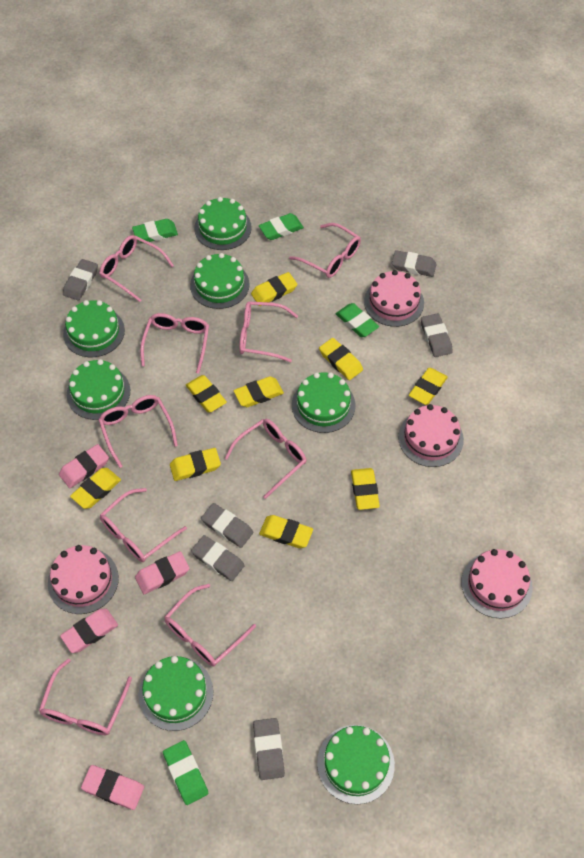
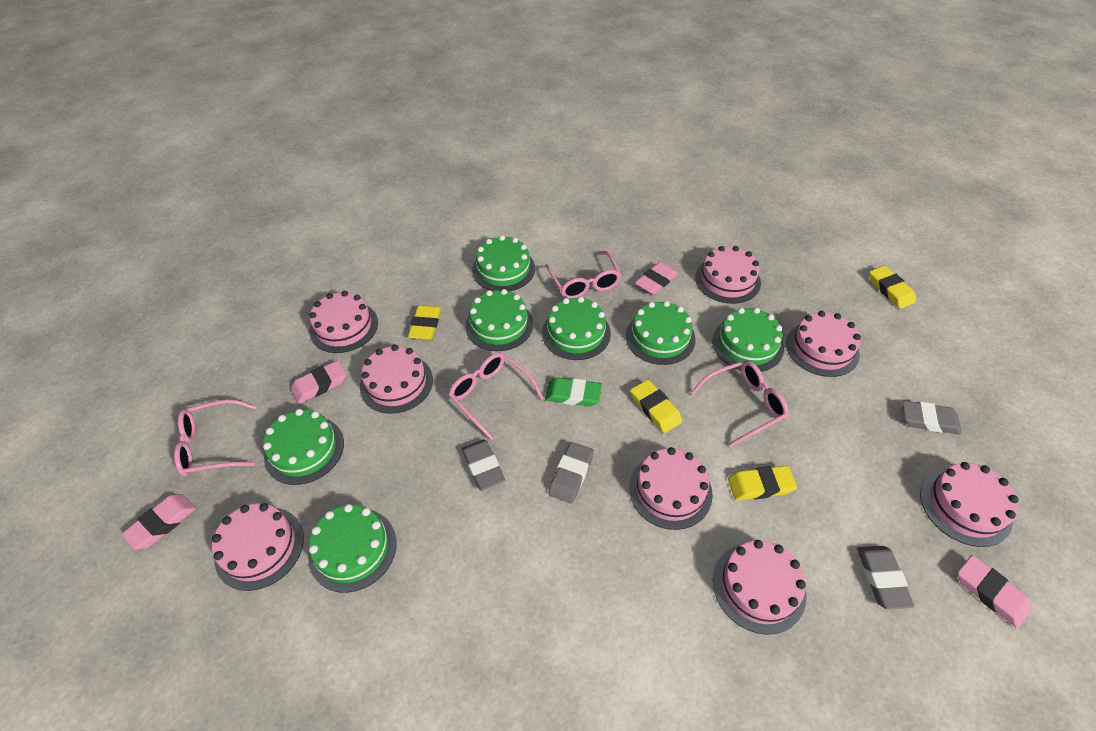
green eraser: 4 -> 1
grey eraser: 6 -> 4
pink cake: 4 -> 8
pink glasses: 9 -> 4
yellow eraser: 9 -> 4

Task prompt: Every line above should be reproduced exactly, please, with no pictures included.

Solution to this task:
green eraser: 4 -> 1
grey eraser: 6 -> 4
pink cake: 4 -> 8
pink glasses: 9 -> 4
yellow eraser: 9 -> 4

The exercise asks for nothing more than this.